▸ **Material provided**:
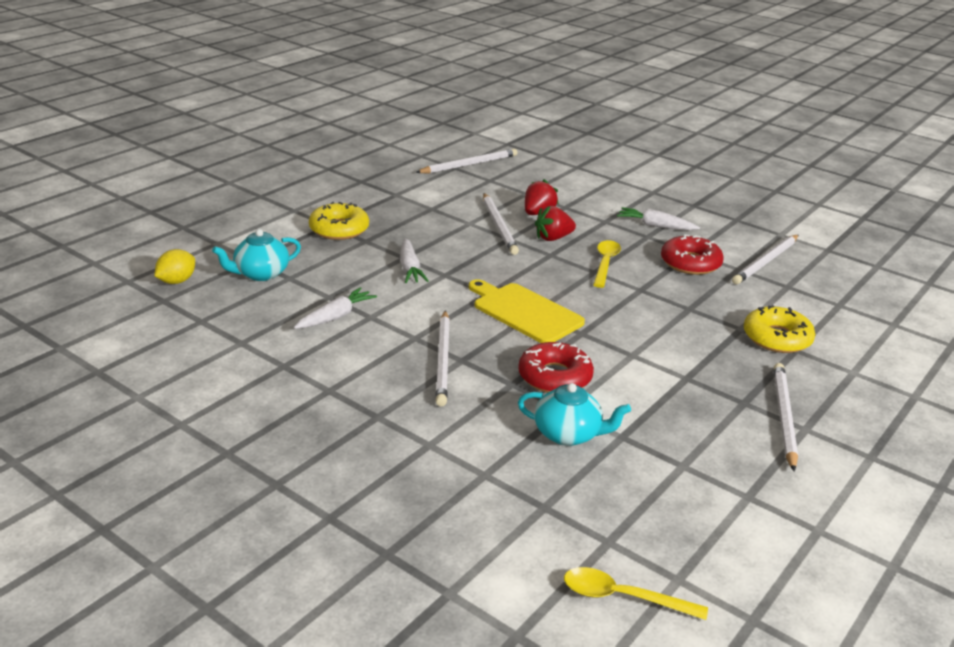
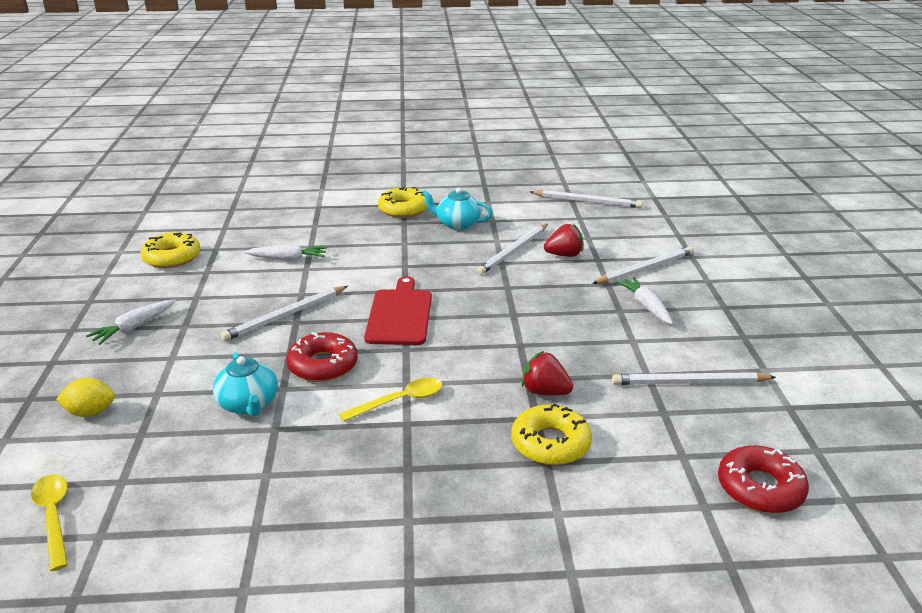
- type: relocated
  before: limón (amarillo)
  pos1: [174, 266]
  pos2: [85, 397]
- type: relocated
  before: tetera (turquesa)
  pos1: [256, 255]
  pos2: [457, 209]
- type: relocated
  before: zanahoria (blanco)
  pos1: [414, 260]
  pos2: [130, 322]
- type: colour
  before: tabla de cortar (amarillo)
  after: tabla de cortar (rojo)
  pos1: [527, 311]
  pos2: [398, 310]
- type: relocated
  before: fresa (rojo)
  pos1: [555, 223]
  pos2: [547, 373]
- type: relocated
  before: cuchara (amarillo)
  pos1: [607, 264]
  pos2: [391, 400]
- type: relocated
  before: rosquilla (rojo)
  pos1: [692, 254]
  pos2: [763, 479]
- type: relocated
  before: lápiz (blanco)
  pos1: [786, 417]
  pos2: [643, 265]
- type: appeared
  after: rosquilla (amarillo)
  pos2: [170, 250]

▸ **Work to complete**: Quote every line from the line containing "pos2: [763, 479]" through the closing line of the listing, including both.

▸ **Exercise output**:
  pos2: [763, 479]
- type: relocated
  before: lápiz (blanco)
  pos1: [786, 417]
  pos2: [643, 265]
- type: appeared
  after: rosquilla (amarillo)
  pos2: [170, 250]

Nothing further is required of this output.